Work required
Start at the line in the entries below that contains "The purple pezirux", stop at the line that contains "The blue pezirux", and output exactly the lines in that span, both ends included.

● ● ● ● ●

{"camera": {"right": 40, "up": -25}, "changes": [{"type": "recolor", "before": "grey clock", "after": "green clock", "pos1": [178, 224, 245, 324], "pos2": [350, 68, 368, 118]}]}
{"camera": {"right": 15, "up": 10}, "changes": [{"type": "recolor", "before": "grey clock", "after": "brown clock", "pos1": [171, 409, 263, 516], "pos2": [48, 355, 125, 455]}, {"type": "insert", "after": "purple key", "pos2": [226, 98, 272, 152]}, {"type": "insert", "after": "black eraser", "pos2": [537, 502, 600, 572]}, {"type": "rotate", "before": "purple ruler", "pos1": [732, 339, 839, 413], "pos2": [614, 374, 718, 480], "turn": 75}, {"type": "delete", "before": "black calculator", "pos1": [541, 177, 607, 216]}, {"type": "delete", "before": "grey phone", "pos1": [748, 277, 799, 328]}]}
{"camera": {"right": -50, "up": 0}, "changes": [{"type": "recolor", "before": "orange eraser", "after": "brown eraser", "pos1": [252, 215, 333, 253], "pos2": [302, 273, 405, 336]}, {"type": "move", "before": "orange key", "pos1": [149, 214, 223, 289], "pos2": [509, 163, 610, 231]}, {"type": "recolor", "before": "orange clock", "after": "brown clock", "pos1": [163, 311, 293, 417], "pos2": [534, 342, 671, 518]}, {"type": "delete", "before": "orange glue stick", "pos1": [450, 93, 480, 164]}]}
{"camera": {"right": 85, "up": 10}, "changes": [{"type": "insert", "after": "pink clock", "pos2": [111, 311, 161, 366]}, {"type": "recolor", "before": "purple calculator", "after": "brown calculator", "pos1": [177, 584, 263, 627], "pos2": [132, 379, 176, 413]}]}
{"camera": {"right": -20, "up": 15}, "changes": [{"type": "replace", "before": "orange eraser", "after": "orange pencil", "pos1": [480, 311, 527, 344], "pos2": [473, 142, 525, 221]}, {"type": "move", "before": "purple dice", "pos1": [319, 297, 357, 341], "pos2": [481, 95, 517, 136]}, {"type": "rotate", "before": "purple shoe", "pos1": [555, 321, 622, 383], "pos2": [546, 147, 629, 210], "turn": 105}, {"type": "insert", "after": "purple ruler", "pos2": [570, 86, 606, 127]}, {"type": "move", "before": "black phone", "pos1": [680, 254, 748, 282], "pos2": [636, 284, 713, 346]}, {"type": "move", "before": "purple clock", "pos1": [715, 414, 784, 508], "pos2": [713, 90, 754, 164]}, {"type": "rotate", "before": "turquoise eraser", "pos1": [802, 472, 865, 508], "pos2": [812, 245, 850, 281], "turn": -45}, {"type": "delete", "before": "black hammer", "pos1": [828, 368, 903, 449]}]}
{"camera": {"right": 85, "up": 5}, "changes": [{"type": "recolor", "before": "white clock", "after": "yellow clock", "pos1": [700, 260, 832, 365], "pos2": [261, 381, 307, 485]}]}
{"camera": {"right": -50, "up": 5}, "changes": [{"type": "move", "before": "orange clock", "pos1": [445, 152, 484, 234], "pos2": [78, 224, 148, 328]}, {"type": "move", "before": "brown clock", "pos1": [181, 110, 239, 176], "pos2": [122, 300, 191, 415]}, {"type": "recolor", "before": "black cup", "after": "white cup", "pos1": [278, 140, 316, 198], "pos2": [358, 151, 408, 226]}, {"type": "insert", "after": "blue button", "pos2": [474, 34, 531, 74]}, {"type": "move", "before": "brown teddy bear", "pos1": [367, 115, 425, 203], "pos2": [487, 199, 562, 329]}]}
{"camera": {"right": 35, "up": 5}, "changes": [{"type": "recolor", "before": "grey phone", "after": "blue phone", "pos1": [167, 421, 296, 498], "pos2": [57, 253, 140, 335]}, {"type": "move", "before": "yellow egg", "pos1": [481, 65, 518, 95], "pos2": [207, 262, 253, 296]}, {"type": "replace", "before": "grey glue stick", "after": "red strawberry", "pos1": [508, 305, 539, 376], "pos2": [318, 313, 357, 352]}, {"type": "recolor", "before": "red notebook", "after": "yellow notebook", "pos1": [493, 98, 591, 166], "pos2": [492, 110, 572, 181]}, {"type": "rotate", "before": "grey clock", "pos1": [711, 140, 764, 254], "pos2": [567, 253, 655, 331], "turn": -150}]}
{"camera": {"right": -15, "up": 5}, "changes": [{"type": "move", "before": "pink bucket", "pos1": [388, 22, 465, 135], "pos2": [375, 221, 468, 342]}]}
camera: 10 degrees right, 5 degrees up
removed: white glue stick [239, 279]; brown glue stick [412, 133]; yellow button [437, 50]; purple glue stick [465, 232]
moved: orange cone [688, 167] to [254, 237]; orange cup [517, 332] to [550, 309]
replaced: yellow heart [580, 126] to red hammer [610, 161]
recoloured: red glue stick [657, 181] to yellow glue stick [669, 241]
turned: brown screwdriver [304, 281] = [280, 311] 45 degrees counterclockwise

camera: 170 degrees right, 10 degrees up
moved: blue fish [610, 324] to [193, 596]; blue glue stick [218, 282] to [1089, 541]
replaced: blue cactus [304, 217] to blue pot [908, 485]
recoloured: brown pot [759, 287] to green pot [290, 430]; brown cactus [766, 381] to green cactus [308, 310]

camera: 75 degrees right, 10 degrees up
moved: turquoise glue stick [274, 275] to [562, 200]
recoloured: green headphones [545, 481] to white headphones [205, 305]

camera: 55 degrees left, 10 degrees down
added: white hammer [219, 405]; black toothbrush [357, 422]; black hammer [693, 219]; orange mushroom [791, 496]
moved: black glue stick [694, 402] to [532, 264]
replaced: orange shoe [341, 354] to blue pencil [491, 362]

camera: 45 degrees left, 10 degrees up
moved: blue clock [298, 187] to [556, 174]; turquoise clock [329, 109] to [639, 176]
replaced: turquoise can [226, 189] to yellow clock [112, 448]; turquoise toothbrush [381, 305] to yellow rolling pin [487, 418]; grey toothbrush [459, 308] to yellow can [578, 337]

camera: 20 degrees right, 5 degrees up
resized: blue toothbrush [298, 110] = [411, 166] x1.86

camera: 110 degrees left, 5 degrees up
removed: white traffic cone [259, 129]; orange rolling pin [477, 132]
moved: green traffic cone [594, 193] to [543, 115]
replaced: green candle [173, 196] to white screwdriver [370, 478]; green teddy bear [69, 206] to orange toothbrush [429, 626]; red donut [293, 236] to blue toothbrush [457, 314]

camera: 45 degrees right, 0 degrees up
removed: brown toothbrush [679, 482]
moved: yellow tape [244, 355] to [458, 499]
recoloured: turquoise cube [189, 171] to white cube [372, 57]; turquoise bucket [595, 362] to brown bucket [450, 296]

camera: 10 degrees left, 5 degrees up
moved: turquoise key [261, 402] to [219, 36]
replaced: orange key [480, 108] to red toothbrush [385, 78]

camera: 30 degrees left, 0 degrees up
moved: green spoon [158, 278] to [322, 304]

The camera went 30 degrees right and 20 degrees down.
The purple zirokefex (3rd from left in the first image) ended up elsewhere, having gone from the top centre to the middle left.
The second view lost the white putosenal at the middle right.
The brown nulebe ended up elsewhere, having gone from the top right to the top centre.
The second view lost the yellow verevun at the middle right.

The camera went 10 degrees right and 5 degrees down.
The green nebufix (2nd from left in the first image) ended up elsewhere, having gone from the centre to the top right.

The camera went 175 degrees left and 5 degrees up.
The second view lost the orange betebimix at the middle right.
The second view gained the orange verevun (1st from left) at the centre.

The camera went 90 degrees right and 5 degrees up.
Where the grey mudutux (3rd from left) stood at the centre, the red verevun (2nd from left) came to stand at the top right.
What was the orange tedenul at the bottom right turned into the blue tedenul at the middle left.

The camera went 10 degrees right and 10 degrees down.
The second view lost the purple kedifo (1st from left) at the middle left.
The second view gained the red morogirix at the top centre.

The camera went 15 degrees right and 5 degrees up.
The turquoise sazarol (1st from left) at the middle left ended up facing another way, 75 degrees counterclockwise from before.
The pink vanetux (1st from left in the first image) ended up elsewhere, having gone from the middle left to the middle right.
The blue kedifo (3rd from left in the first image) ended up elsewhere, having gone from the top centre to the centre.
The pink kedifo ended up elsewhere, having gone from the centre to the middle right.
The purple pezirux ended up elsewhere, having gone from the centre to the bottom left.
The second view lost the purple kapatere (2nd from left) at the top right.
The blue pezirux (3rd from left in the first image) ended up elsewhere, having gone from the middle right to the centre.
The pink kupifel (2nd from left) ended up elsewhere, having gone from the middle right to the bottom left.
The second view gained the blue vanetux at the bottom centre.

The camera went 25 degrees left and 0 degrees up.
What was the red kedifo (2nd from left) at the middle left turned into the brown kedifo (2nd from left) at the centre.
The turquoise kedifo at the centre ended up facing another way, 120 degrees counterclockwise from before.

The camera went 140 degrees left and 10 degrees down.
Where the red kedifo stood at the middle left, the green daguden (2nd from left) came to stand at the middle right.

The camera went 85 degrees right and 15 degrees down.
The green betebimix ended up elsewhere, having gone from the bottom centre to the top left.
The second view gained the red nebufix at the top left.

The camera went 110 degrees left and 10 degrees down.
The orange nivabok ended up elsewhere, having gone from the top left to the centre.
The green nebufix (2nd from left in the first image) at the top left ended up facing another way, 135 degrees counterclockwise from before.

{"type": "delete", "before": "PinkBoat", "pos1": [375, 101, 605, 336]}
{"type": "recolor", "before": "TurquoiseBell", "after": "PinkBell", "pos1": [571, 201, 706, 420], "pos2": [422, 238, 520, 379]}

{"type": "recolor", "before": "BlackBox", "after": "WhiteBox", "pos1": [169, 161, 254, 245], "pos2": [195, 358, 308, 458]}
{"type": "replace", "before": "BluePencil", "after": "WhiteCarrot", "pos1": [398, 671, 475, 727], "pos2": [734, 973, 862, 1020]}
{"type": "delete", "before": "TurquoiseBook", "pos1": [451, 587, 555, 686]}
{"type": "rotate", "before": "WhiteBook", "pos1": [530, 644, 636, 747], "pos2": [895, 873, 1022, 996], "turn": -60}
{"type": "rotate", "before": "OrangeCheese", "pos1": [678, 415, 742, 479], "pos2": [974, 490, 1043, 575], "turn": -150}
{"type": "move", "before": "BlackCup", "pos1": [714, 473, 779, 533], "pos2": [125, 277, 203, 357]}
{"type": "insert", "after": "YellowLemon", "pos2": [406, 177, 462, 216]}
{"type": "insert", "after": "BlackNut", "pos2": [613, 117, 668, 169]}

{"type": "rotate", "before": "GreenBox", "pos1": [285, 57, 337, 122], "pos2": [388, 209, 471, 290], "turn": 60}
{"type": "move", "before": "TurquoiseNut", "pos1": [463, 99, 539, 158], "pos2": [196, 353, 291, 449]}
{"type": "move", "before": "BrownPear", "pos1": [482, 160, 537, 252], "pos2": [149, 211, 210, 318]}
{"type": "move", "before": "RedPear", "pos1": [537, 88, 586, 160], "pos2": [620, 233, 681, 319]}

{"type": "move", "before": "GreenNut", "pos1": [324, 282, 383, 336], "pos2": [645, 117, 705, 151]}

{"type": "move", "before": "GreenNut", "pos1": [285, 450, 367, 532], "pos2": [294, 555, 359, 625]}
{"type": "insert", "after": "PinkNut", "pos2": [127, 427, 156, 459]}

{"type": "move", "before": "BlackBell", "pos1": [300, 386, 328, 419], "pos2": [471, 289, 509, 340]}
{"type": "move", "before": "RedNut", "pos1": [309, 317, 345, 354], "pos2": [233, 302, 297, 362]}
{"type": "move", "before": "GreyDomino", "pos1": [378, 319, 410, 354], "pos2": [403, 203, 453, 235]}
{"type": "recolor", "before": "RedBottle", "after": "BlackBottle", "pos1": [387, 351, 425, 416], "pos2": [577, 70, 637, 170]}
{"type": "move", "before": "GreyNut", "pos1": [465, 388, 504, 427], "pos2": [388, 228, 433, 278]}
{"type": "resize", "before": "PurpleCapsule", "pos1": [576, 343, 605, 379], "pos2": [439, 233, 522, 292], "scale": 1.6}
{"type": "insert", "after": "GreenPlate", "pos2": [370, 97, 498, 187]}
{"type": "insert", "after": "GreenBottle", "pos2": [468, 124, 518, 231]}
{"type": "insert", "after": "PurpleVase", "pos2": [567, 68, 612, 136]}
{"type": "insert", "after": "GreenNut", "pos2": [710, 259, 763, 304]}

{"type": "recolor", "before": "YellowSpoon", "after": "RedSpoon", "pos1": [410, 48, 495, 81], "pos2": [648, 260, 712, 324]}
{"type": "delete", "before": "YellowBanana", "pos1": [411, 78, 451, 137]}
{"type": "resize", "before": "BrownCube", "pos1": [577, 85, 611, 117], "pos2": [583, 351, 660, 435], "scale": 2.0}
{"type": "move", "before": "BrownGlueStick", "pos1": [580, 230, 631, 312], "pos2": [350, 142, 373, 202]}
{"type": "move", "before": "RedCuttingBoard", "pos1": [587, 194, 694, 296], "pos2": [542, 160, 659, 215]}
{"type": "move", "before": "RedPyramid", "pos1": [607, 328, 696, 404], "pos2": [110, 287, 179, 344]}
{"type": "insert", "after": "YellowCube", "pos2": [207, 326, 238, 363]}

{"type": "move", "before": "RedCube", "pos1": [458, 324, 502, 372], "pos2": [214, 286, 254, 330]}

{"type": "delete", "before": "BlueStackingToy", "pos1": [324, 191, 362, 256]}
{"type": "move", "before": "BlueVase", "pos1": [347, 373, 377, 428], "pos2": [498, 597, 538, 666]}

● ● ● ● ●

Written solution
The purple pezirux ended up elsewhere, having gone from the centre to the bottom left.
The second view lost the purple kapatere (2nd from left) at the top right.
The blue pezirux (3rd from left in the first image) ended up elsewhere, having gone from the middle right to the centre.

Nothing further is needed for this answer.